(Image sets with object changes)
-=-=-
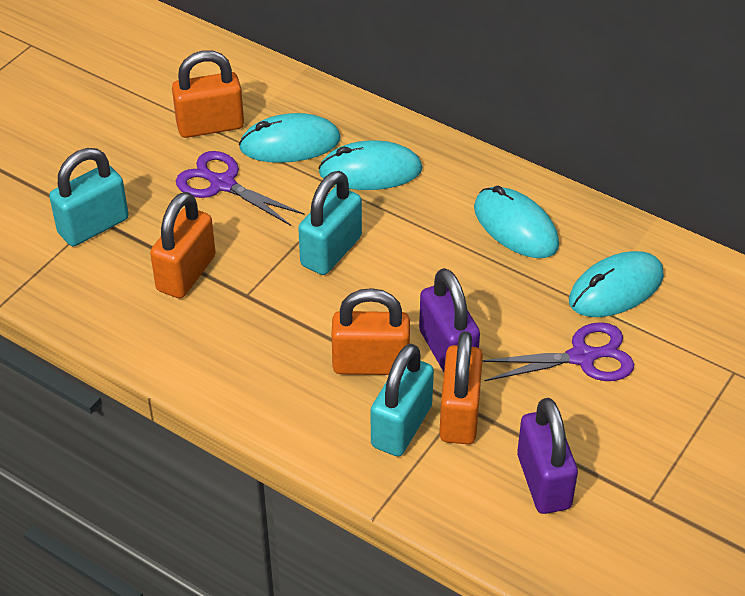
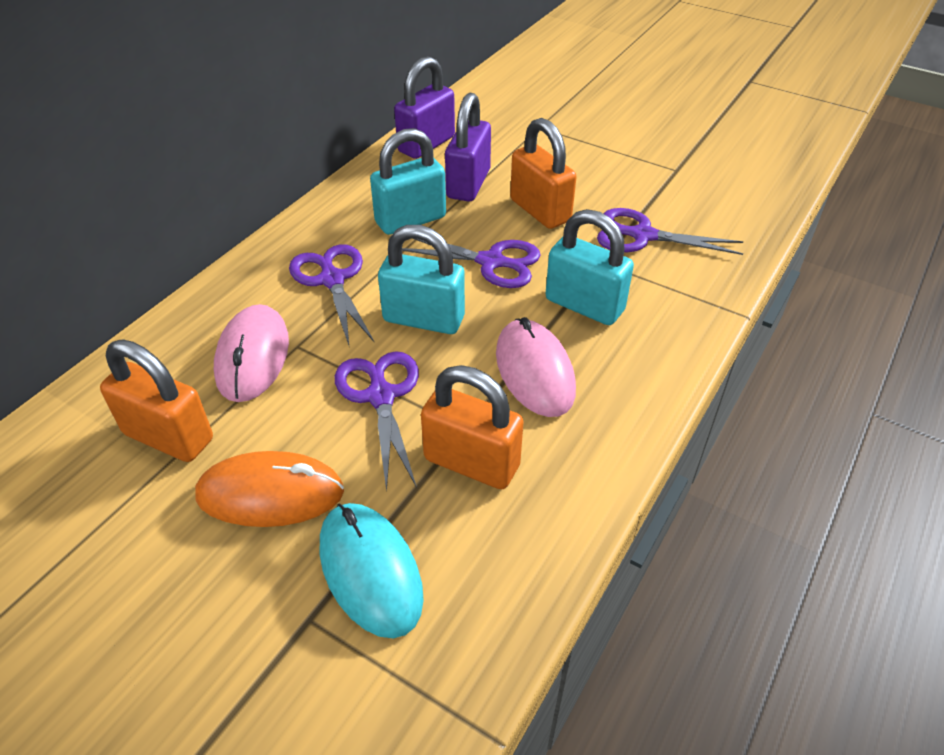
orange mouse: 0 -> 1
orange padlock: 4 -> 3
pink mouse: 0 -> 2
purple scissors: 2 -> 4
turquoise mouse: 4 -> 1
-=-=-
* **TO DO**
The entries above are to be restated verbatim, with no pictures carried over.

* **TASK RESULT**
orange mouse: 0 -> 1
orange padlock: 4 -> 3
pink mouse: 0 -> 2
purple scissors: 2 -> 4
turquoise mouse: 4 -> 1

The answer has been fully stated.